Work to be completed:
Reproduce every one of the rows below word for word, in the same order.

Dataset excerpts:
------------------------

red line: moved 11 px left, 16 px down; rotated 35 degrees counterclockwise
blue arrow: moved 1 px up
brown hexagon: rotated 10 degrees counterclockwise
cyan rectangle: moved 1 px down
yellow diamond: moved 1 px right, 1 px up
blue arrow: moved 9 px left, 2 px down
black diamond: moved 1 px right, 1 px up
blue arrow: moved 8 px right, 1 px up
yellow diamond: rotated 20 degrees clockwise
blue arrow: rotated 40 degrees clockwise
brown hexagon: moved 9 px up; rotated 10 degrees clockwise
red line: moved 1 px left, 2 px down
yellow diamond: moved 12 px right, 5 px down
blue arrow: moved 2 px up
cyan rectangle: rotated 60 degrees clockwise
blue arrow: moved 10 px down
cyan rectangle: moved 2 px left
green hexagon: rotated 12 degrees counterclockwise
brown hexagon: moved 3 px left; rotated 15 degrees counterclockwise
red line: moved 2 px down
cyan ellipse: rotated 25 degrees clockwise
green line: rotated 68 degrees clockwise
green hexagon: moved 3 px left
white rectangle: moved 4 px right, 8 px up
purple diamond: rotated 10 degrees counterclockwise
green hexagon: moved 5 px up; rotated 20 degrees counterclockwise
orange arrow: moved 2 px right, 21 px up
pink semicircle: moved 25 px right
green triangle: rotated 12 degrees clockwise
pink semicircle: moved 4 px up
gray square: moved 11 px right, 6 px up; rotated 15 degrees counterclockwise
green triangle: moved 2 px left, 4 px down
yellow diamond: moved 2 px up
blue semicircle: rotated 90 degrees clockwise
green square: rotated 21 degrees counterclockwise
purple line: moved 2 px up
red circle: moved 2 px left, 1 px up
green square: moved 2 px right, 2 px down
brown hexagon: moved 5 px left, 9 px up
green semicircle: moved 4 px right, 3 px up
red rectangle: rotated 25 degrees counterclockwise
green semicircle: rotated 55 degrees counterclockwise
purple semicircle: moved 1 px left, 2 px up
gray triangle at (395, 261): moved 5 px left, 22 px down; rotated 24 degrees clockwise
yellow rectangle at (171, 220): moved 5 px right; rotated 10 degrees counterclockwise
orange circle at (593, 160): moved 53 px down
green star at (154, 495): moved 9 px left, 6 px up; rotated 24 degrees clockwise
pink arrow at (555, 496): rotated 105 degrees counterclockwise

------------------------

Answer to this problem:
red line: moved 11 px left, 16 px down; rotated 35 degrees counterclockwise
blue arrow: moved 1 px up
brown hexagon: rotated 10 degrees counterclockwise
cyan rectangle: moved 1 px down
yellow diamond: moved 1 px right, 1 px up
blue arrow: moved 9 px left, 2 px down
black diamond: moved 1 px right, 1 px up
blue arrow: moved 8 px right, 1 px up
yellow diamond: rotated 20 degrees clockwise
blue arrow: rotated 40 degrees clockwise
brown hexagon: moved 9 px up; rotated 10 degrees clockwise
red line: moved 1 px left, 2 px down
yellow diamond: moved 12 px right, 5 px down
blue arrow: moved 2 px up
cyan rectangle: rotated 60 degrees clockwise
blue arrow: moved 10 px down
cyan rectangle: moved 2 px left
green hexagon: rotated 12 degrees counterclockwise
brown hexagon: moved 3 px left; rotated 15 degrees counterclockwise
red line: moved 2 px down
cyan ellipse: rotated 25 degrees clockwise
green line: rotated 68 degrees clockwise
green hexagon: moved 3 px left
white rectangle: moved 4 px right, 8 px up
purple diamond: rotated 10 degrees counterclockwise
green hexagon: moved 5 px up; rotated 20 degrees counterclockwise
orange arrow: moved 2 px right, 21 px up
pink semicircle: moved 25 px right
green triangle: rotated 12 degrees clockwise
pink semicircle: moved 4 px up
gray square: moved 11 px right, 6 px up; rotated 15 degrees counterclockwise
green triangle: moved 2 px left, 4 px down
yellow diamond: moved 2 px up
blue semicircle: rotated 90 degrees clockwise
green square: rotated 21 degrees counterclockwise
purple line: moved 2 px up
red circle: moved 2 px left, 1 px up
green square: moved 2 px right, 2 px down
brown hexagon: moved 5 px left, 9 px up
green semicircle: moved 4 px right, 3 px up
red rectangle: rotated 25 degrees counterclockwise
green semicircle: rotated 55 degrees counterclockwise
purple semicircle: moved 1 px left, 2 px up
gray triangle at (395, 261): moved 5 px left, 22 px down; rotated 24 degrees clockwise
yellow rectangle at (171, 220): moved 5 px right; rotated 10 degrees counterclockwise
orange circle at (593, 160): moved 53 px down
green star at (154, 495): moved 9 px left, 6 px up; rotated 24 degrees clockwise
pink arrow at (555, 496): rotated 105 degrees counterclockwise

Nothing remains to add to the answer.